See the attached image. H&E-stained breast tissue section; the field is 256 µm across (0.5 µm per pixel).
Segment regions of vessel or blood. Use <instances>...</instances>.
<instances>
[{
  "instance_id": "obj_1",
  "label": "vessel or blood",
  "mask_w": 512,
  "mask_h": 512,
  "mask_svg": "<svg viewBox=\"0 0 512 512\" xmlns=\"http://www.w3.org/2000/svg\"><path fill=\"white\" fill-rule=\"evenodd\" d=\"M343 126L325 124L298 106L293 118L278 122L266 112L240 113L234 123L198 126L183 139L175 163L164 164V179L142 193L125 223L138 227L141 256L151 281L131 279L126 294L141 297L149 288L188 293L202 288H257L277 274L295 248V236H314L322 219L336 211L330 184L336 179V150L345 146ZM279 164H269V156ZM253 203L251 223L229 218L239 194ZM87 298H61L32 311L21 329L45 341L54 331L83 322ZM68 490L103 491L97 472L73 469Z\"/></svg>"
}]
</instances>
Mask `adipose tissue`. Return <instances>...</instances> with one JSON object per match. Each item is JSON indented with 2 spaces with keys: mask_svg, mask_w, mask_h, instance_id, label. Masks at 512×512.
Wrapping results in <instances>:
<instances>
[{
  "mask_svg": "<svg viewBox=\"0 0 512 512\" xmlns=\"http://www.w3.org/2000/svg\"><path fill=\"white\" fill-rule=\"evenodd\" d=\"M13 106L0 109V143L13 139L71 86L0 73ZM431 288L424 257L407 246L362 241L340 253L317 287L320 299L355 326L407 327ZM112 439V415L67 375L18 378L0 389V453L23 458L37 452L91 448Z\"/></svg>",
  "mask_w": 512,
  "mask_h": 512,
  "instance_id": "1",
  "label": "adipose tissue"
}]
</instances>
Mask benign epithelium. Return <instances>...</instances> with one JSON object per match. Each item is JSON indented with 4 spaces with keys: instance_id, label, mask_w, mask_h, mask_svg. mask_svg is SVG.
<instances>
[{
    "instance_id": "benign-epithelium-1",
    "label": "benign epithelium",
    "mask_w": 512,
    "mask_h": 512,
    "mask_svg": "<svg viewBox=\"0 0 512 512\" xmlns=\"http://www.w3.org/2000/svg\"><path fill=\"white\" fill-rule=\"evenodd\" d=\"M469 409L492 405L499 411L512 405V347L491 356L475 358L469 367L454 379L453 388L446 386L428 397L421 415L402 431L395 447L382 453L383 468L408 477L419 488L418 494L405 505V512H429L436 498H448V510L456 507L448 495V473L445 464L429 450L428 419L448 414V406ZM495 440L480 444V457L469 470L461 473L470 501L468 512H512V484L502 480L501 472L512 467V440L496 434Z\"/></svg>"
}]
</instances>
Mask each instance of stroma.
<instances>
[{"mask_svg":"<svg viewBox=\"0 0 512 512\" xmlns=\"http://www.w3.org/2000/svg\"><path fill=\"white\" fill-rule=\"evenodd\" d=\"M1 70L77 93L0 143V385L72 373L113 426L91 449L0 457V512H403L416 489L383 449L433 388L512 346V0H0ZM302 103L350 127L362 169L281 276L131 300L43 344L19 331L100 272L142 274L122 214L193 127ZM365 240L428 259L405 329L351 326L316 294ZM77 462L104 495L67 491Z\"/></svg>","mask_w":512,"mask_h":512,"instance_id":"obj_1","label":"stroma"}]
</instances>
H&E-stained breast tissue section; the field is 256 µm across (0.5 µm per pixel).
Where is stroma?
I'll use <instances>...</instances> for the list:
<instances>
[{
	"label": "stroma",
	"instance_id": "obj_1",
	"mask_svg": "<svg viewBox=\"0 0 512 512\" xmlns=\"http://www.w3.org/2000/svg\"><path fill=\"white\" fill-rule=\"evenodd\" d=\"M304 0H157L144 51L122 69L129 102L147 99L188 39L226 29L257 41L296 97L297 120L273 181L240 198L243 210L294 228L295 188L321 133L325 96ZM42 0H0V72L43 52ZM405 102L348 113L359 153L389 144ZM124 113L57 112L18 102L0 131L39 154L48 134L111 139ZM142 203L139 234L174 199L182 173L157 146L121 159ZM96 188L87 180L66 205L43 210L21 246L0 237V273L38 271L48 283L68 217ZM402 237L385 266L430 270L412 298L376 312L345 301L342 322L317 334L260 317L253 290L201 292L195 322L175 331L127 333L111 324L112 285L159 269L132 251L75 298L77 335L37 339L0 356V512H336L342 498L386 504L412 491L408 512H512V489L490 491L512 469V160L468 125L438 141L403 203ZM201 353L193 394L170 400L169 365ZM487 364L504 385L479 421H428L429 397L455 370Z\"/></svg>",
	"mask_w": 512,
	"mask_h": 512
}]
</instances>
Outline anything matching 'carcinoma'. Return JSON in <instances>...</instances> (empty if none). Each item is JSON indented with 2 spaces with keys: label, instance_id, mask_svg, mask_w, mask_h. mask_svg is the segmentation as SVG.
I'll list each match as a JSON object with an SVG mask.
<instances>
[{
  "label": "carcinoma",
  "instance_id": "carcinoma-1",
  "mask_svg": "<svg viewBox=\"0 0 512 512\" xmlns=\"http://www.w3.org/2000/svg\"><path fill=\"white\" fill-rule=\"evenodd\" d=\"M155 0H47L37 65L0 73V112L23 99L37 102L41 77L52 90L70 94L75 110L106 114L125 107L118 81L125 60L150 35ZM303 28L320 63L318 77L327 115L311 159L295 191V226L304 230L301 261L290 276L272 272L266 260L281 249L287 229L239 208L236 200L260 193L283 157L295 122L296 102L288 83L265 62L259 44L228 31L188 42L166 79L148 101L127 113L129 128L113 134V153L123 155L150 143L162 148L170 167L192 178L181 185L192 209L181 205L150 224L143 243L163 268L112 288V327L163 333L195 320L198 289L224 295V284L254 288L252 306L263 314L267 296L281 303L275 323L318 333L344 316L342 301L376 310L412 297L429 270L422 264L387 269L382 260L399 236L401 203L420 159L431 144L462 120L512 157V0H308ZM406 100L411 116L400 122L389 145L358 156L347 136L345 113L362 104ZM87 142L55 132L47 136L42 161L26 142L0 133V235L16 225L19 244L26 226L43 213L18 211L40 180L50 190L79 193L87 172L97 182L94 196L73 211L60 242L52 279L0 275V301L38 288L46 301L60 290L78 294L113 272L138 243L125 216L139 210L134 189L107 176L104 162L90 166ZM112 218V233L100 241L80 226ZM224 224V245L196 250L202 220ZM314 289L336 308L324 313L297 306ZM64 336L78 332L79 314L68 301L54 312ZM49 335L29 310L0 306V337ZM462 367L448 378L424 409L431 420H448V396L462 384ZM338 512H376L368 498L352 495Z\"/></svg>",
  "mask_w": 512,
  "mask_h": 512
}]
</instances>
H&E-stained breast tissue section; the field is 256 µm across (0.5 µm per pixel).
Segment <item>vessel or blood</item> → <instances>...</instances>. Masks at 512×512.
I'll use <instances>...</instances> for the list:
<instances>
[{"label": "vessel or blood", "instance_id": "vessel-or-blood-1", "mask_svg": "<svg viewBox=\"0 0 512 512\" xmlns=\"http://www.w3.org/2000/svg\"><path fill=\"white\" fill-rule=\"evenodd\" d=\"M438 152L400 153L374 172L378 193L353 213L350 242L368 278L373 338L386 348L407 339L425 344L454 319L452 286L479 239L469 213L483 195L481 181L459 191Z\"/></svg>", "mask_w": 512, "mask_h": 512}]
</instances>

_The task_. Return the listing above word for word.

_Finished exercise_.
See the attached image. H&E-stained breast tissue section; the field is 256 µm across (0.5 µm per pixel).
Segment regions of vessel or blood. Use <instances>...</instances>.
<instances>
[{
  "instance_id": "obj_1",
  "label": "vessel or blood",
  "mask_w": 512,
  "mask_h": 512,
  "mask_svg": "<svg viewBox=\"0 0 512 512\" xmlns=\"http://www.w3.org/2000/svg\"><path fill=\"white\" fill-rule=\"evenodd\" d=\"M343 126L325 124L298 106L293 118L278 122L266 112L240 113L234 123L198 126L183 139L175 163L164 164V179L142 193L125 223L138 227L141 256L151 281L131 279L126 294L141 297L149 288L188 293L202 288H257L277 274L295 248V236H314L322 219L336 211L330 184L336 179V150L345 146ZM279 164H269V156ZM253 203L251 223L229 218L239 194ZM87 298H61L32 311L21 329L45 341L54 331L83 322ZM68 490L103 491L97 472L73 469Z\"/></svg>"
}]
</instances>
Mask `adipose tissue`. Return <instances>...</instances> with one JSON object per match. Each item is JSON indented with 2 spaces with keys: mask_svg, mask_w, mask_h, instance_id, label. Masks at 512×512.
Wrapping results in <instances>:
<instances>
[{
  "mask_svg": "<svg viewBox=\"0 0 512 512\" xmlns=\"http://www.w3.org/2000/svg\"><path fill=\"white\" fill-rule=\"evenodd\" d=\"M13 106L0 109V143L13 139L71 86L0 73ZM431 288L424 257L407 246L362 241L340 253L317 287L320 299L355 326L407 327ZM112 439V415L67 375L18 378L0 389V453L23 458L37 452L91 448Z\"/></svg>",
  "mask_w": 512,
  "mask_h": 512,
  "instance_id": "1",
  "label": "adipose tissue"
}]
</instances>
Mask benign epithelium. Return <instances>...</instances> with one JSON object per match. Each item is JSON indented with 4 spaces with keys: instance_id, label, mask_w, mask_h, mask_svg. mask_svg is SVG.
<instances>
[{
    "instance_id": "benign-epithelium-1",
    "label": "benign epithelium",
    "mask_w": 512,
    "mask_h": 512,
    "mask_svg": "<svg viewBox=\"0 0 512 512\" xmlns=\"http://www.w3.org/2000/svg\"><path fill=\"white\" fill-rule=\"evenodd\" d=\"M469 409L492 405L499 411L512 405V347L491 356L475 358L469 367L454 379L453 388L446 386L428 397L421 415L402 431L395 447L382 453L383 468L408 477L419 488L418 494L405 505V512H429L436 498H448V510L456 507L448 495V473L445 464L429 450L428 419L448 414V406ZM495 440L480 444V457L469 470L461 473L470 501L468 512H512V484L502 480L501 472L512 467V440L496 434Z\"/></svg>"
}]
</instances>
Mask each instance of stroma.
<instances>
[{"mask_svg":"<svg viewBox=\"0 0 512 512\" xmlns=\"http://www.w3.org/2000/svg\"><path fill=\"white\" fill-rule=\"evenodd\" d=\"M1 70L77 93L0 143V385L72 373L113 426L91 449L0 457V512H403L416 489L383 449L433 388L512 346V0H0ZM302 103L350 127L362 169L281 276L131 300L43 344L19 331L100 272L142 274L122 214L193 127ZM365 240L428 259L405 329L351 326L316 294ZM77 462L104 495L67 491Z\"/></svg>","mask_w":512,"mask_h":512,"instance_id":"obj_1","label":"stroma"}]
</instances>
H&E-stained breast tissue section; the field is 256 µm across (0.5 µm per pixel).
Where is stroma?
I'll use <instances>...</instances> for the list:
<instances>
[{
	"label": "stroma",
	"instance_id": "obj_1",
	"mask_svg": "<svg viewBox=\"0 0 512 512\" xmlns=\"http://www.w3.org/2000/svg\"><path fill=\"white\" fill-rule=\"evenodd\" d=\"M304 0H157L144 51L122 69L129 102L147 99L188 39L226 29L257 41L296 97L297 120L273 181L240 198L243 210L294 228L295 188L321 133L325 96ZM42 0H0V72L43 52ZM405 102L348 113L359 153L389 144ZM124 113L57 112L18 102L0 131L39 154L48 134L111 139ZM142 203L139 234L174 199L182 173L157 146L121 159ZM96 188L87 180L66 205L43 210L21 246L0 237V273L38 271L48 283L68 217ZM402 237L385 266L430 270L412 298L376 312L345 301L342 322L317 334L260 317L253 290L201 292L195 322L175 331L127 333L111 324L112 285L159 269L132 251L75 298L77 335L37 339L0 356V512H336L342 498L386 504L412 491L408 512H512V489L490 491L512 469V160L468 125L438 141L403 203ZM201 353L193 394L170 400L169 365ZM487 364L504 385L479 421H428L429 397L455 370Z\"/></svg>",
	"mask_w": 512,
	"mask_h": 512
}]
</instances>
Outline anything matching 'carcinoma'. Return JSON in <instances>...</instances> (empty if none). Each item is JSON indented with 2 spaces with keys: label, instance_id, mask_svg, mask_w, mask_h. mask_svg is the segmentation as SVG.
I'll list each match as a JSON object with an SVG mask.
<instances>
[{
  "label": "carcinoma",
  "instance_id": "carcinoma-1",
  "mask_svg": "<svg viewBox=\"0 0 512 512\" xmlns=\"http://www.w3.org/2000/svg\"><path fill=\"white\" fill-rule=\"evenodd\" d=\"M155 0H47L37 65L0 73V112L23 99L37 102L41 77L52 90L70 94L75 110L106 114L125 107L118 81L125 60L150 35ZM303 28L320 63L318 77L327 115L311 159L295 191V226L304 230L301 261L290 276L272 272L266 260L281 249L287 229L239 208L236 200L260 193L283 157L295 122L296 102L288 83L265 62L259 44L228 31L188 42L166 79L148 101L127 113L129 128L113 134V153L123 155L150 143L162 148L170 167L192 178L181 185L192 209L181 205L150 224L143 243L163 268L112 288V327L163 333L195 320L198 289L224 295V284L254 288L252 306L263 314L267 296L281 303L275 323L318 333L344 316L342 301L376 310L412 297L429 270L422 264L387 269L382 260L399 236L401 203L420 159L431 144L462 120L512 157V0H308ZM406 100L411 116L400 122L389 145L358 156L347 136L345 113L362 104ZM87 142L55 132L47 136L42 161L26 142L0 133V235L16 225L19 244L26 226L43 213L18 211L40 180L50 190L79 193L87 172L97 182L94 196L73 211L60 242L52 279L0 275V301L38 288L46 301L60 290L78 294L113 272L138 243L125 216L139 210L134 189L107 176L104 162L90 166ZM112 218V233L100 241L80 226ZM224 224V245L196 250L202 220ZM314 289L336 308L324 313L297 306ZM64 336L78 332L79 314L68 301L54 312ZM49 335L29 310L0 306V337ZM462 367L448 378L424 409L431 420H448V396L462 384ZM338 512H376L368 498L352 495Z\"/></svg>",
  "mask_w": 512,
  "mask_h": 512
}]
</instances>
H&E-stained breast tissue section; the field is 256 µm across (0.5 µm per pixel).
Segment <item>vessel or blood</item> → <instances>...</instances>. Masks at 512×512.
I'll use <instances>...</instances> for the list:
<instances>
[{"label": "vessel or blood", "instance_id": "vessel-or-blood-1", "mask_svg": "<svg viewBox=\"0 0 512 512\" xmlns=\"http://www.w3.org/2000/svg\"><path fill=\"white\" fill-rule=\"evenodd\" d=\"M438 152L400 153L374 172L378 193L353 213L350 242L368 278L373 338L386 348L407 339L425 344L454 319L452 286L479 239L469 213L483 195L481 181L459 191Z\"/></svg>", "mask_w": 512, "mask_h": 512}]
</instances>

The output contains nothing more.